** EXERCISE **
Filter the records down to the lines that hold the word "tree", and copy each of those lines.
=====
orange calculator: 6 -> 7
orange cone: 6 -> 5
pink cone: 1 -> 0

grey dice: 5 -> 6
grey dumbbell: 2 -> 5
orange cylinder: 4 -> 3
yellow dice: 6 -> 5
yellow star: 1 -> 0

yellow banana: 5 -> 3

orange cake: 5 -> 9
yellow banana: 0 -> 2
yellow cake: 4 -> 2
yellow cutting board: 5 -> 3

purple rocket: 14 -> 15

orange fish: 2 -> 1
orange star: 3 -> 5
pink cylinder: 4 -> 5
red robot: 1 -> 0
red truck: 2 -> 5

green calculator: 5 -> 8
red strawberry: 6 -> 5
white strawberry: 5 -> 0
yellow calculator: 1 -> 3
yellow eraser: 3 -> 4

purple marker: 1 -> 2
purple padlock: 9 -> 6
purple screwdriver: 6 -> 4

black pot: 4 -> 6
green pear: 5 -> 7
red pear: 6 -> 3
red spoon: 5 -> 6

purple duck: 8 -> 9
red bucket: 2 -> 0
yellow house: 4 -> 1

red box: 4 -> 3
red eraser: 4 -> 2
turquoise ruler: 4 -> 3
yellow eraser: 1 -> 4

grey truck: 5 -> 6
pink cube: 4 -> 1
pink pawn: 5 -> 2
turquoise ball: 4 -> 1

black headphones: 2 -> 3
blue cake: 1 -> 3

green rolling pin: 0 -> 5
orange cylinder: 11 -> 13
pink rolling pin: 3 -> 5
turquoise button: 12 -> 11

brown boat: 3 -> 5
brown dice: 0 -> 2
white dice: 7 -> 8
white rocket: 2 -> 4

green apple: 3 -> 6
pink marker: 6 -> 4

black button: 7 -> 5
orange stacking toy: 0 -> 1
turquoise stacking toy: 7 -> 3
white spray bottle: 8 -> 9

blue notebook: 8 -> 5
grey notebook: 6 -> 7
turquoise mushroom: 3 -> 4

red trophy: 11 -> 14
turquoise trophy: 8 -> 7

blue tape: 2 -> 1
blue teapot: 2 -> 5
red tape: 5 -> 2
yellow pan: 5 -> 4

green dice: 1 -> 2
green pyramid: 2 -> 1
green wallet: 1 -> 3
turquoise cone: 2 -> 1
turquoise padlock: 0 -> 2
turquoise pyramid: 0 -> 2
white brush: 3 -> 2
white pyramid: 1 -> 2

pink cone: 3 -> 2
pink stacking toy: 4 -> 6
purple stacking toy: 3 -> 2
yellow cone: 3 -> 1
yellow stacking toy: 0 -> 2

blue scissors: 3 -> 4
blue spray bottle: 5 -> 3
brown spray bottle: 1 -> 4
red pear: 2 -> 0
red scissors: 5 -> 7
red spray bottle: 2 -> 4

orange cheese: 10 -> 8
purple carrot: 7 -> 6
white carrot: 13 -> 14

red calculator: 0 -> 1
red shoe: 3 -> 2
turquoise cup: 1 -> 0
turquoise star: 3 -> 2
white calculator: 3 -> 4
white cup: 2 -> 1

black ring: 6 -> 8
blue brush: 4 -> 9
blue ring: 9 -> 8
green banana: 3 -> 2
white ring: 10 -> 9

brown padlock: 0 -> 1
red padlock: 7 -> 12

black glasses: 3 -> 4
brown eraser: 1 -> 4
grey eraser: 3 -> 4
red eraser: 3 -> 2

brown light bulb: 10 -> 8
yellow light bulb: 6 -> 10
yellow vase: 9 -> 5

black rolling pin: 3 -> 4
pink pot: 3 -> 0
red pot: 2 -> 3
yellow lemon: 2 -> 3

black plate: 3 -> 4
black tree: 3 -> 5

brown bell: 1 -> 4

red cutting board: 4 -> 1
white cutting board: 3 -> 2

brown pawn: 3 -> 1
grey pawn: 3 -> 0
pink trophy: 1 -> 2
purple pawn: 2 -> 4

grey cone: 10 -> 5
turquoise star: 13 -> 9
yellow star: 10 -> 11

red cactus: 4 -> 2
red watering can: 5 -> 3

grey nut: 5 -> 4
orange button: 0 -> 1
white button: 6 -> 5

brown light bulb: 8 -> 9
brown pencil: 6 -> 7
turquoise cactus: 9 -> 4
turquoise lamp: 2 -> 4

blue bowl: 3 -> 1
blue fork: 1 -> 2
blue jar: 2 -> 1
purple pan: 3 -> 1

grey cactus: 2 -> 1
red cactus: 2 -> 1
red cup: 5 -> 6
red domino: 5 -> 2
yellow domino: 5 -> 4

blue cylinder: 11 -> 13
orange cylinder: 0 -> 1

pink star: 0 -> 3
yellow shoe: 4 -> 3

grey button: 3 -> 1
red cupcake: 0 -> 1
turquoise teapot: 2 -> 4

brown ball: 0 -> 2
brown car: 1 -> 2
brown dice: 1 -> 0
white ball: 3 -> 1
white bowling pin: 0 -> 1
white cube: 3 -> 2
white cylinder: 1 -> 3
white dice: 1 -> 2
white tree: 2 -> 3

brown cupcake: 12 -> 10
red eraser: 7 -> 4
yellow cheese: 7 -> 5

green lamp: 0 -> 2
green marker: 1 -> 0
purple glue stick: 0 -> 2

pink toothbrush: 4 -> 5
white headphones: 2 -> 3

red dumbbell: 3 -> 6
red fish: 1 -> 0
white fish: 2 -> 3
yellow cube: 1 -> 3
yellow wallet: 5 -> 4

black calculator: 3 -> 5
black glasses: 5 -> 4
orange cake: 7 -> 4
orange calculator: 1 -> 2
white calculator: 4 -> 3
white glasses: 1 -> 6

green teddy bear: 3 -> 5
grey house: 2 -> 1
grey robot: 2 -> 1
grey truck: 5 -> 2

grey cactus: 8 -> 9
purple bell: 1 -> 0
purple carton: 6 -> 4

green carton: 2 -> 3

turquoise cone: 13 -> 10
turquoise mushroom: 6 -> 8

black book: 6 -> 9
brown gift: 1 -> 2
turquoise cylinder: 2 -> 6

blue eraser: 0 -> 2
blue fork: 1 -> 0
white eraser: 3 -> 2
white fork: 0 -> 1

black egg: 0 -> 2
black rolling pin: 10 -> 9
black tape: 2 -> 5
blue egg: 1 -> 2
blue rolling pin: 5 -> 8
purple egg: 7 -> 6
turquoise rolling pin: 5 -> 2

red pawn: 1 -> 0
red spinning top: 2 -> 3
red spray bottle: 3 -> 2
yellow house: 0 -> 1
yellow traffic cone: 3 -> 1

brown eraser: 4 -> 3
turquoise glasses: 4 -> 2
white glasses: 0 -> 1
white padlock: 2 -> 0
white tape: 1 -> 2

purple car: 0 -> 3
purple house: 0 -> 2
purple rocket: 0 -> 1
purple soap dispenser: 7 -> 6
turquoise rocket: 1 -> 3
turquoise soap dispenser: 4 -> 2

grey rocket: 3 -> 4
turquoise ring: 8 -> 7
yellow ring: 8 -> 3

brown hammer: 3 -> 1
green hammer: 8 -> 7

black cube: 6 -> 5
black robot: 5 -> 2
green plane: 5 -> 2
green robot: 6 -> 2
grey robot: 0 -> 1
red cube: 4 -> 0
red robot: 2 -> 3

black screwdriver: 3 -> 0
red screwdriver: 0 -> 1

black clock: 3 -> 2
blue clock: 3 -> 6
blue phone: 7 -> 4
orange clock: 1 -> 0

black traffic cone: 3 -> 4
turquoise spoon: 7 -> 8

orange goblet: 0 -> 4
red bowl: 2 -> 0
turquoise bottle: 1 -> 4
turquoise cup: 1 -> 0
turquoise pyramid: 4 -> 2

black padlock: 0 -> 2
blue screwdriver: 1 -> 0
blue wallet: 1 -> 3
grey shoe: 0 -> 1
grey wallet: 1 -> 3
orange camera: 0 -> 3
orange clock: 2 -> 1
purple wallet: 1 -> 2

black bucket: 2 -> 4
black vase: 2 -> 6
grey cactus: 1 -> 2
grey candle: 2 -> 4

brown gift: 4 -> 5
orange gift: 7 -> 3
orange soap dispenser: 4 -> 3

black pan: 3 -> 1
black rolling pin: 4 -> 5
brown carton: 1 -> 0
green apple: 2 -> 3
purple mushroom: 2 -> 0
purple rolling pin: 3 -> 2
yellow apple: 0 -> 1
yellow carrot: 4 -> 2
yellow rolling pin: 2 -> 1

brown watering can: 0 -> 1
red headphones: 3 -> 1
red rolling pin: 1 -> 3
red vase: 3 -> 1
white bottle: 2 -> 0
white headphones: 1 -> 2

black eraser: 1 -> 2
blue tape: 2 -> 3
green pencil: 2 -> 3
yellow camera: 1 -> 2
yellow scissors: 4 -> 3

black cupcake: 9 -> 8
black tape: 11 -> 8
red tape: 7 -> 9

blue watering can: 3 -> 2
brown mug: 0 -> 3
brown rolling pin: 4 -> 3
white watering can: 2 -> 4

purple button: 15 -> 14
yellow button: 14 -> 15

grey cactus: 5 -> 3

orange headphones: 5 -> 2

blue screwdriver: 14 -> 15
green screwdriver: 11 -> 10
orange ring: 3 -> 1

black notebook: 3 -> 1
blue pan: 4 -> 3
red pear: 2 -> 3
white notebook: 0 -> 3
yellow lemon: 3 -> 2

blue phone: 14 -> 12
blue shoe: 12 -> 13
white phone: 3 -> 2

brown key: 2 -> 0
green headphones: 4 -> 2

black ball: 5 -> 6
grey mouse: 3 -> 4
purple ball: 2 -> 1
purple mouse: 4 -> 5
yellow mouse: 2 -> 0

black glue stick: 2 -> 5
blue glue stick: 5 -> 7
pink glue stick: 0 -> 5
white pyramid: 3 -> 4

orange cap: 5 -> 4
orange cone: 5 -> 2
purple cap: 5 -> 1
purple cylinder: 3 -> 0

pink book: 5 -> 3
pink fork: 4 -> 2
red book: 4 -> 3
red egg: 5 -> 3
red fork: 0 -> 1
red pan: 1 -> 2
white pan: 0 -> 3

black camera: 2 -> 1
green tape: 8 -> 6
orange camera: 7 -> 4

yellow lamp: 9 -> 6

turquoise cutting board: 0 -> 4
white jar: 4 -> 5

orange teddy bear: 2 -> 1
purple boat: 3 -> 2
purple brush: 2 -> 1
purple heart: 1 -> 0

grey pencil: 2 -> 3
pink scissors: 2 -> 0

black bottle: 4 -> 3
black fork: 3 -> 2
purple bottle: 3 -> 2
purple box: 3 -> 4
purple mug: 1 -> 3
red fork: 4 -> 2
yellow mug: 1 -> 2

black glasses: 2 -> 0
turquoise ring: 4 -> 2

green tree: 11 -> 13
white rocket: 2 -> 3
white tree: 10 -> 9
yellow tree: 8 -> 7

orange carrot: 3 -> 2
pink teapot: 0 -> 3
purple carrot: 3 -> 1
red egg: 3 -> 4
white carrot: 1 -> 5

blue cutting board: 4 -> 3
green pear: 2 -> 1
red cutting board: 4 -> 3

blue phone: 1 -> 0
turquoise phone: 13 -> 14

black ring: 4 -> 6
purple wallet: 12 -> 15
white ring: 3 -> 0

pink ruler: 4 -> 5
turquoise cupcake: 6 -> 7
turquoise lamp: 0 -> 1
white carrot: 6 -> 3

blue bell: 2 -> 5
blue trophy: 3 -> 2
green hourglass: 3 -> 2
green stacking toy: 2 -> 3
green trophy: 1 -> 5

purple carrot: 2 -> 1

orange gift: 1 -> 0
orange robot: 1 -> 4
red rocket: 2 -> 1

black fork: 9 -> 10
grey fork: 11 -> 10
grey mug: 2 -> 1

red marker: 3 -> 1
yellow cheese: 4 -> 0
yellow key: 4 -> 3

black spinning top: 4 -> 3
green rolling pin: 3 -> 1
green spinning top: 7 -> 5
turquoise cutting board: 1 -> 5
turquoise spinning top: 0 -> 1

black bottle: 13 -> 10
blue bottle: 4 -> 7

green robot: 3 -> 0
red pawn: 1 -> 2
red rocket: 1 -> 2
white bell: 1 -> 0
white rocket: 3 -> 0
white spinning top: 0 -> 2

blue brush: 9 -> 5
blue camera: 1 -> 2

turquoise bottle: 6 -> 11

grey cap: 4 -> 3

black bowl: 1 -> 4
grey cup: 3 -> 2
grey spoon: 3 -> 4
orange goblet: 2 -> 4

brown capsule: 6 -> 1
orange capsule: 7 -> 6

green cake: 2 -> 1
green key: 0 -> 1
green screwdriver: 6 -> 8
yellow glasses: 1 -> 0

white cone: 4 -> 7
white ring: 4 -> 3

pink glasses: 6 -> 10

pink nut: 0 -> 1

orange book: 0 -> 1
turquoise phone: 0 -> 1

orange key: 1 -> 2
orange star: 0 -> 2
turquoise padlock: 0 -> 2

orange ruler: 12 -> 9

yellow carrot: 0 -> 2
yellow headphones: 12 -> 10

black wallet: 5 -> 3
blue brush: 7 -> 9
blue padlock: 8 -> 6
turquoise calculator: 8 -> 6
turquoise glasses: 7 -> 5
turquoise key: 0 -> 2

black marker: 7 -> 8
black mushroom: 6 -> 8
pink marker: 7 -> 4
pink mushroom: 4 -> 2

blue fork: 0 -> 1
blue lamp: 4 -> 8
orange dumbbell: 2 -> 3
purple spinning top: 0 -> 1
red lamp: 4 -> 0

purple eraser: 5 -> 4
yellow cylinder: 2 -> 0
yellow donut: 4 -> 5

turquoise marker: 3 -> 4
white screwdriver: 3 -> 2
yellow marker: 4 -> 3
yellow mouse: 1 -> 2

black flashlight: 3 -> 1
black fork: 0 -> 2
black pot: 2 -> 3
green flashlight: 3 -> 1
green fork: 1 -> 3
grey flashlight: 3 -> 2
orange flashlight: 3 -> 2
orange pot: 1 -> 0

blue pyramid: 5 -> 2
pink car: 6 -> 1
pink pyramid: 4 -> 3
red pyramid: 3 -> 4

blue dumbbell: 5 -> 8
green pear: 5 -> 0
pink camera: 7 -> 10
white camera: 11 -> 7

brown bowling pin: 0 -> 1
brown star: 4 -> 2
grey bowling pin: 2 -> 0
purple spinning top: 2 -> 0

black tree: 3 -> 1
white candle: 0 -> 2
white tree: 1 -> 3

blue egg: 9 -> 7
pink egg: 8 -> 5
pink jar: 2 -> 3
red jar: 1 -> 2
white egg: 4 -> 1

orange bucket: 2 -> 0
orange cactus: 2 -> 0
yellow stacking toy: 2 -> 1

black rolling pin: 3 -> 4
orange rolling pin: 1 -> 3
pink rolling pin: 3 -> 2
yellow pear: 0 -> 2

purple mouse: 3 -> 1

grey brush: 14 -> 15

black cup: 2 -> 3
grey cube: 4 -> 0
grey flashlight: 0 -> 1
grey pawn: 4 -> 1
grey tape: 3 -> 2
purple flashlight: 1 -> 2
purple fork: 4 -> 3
=====
** EXPECTED ANSWER **
black tree: 3 -> 5
white tree: 2 -> 3
green tree: 11 -> 13
white tree: 10 -> 9
yellow tree: 8 -> 7
black tree: 3 -> 1
white tree: 1 -> 3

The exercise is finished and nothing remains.